[Data items]
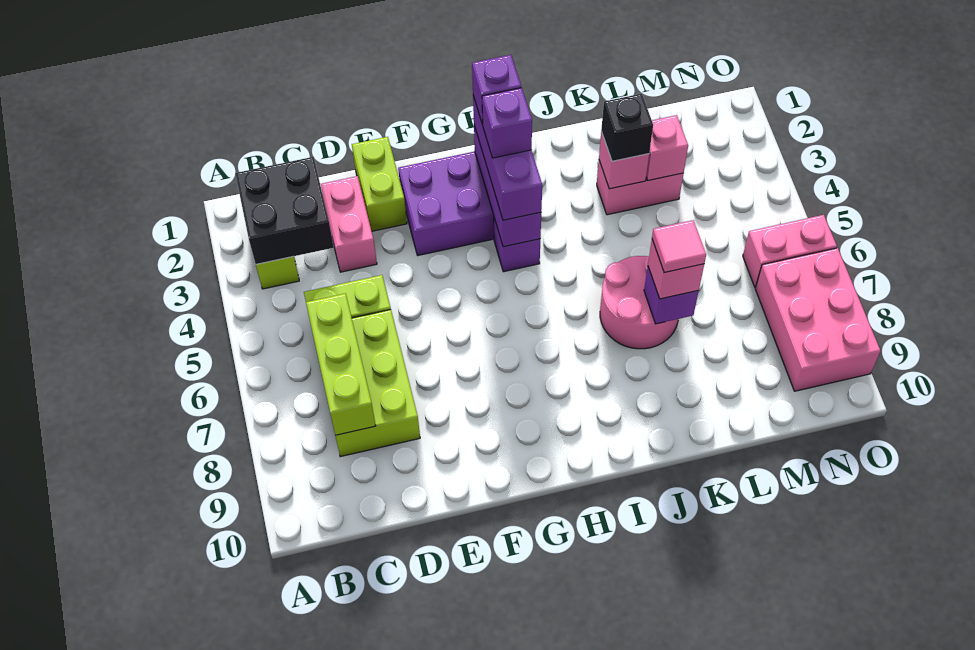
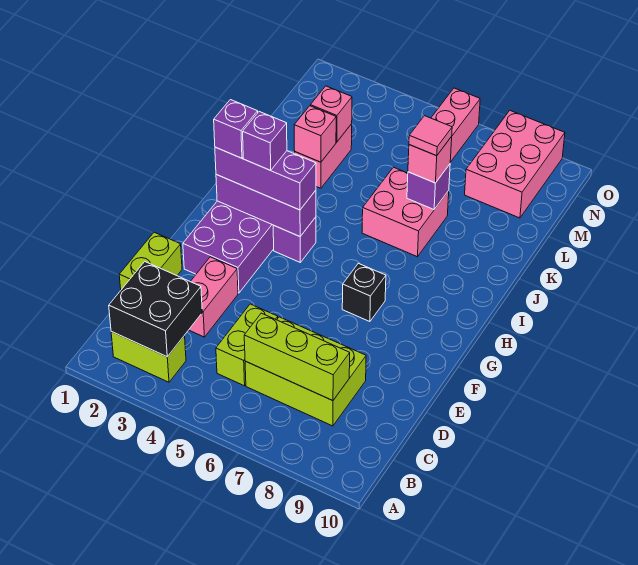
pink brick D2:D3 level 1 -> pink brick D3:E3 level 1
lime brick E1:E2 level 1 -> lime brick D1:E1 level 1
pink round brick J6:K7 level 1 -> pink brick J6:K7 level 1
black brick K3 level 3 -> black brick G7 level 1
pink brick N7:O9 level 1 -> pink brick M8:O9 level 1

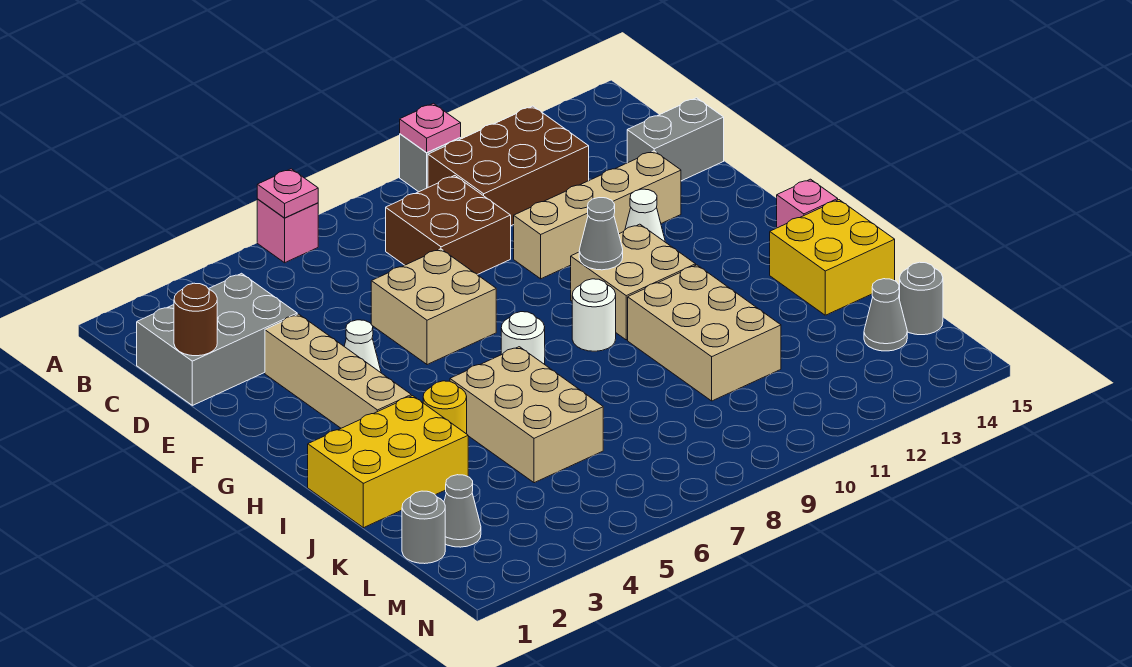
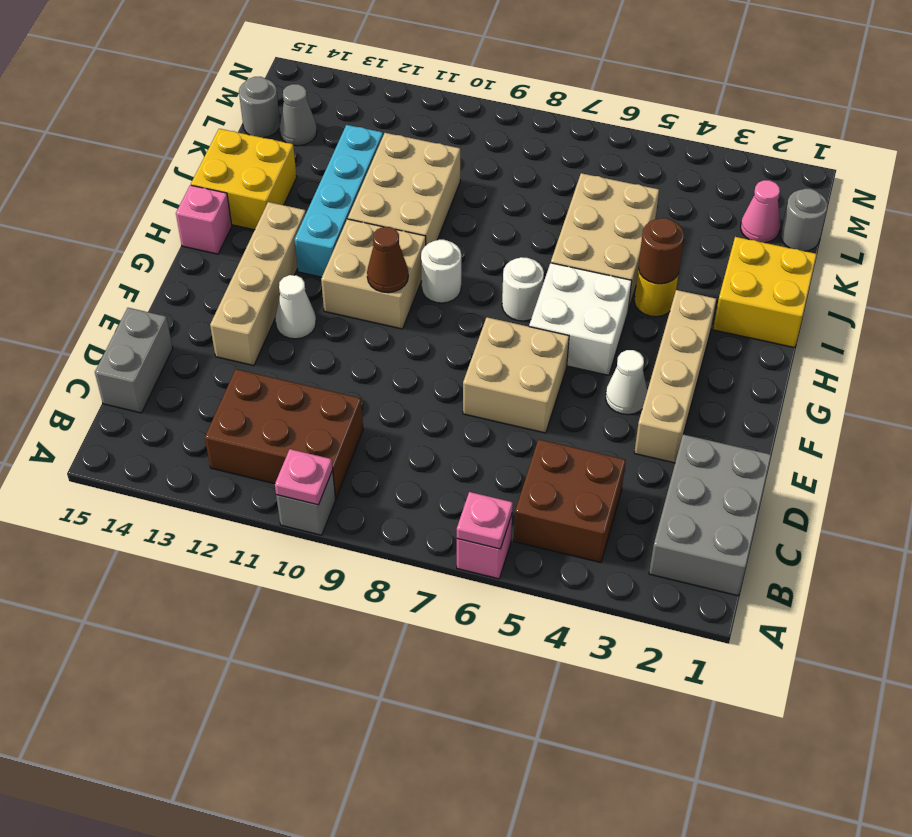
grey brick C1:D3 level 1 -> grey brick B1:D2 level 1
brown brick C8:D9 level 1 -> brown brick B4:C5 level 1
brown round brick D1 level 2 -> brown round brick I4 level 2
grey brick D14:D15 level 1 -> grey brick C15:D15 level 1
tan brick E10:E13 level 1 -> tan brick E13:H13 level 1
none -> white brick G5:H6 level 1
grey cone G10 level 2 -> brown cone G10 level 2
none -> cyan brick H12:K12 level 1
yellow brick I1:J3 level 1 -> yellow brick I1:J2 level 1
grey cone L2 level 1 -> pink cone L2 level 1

ABOUT THIS TASK:
Could you repeat each line above exactly as written? Omit the pictures.

EXERCISE SOLUTION:
pink brick D2:D3 level 1 -> pink brick D3:E3 level 1
lime brick E1:E2 level 1 -> lime brick D1:E1 level 1
pink round brick J6:K7 level 1 -> pink brick J6:K7 level 1
black brick K3 level 3 -> black brick G7 level 1
pink brick N7:O9 level 1 -> pink brick M8:O9 level 1

grey brick C1:D3 level 1 -> grey brick B1:D2 level 1
brown brick C8:D9 level 1 -> brown brick B4:C5 level 1
brown round brick D1 level 2 -> brown round brick I4 level 2
grey brick D14:D15 level 1 -> grey brick C15:D15 level 1
tan brick E10:E13 level 1 -> tan brick E13:H13 level 1
none -> white brick G5:H6 level 1
grey cone G10 level 2 -> brown cone G10 level 2
none -> cyan brick H12:K12 level 1
yellow brick I1:J3 level 1 -> yellow brick I1:J2 level 1
grey cone L2 level 1 -> pink cone L2 level 1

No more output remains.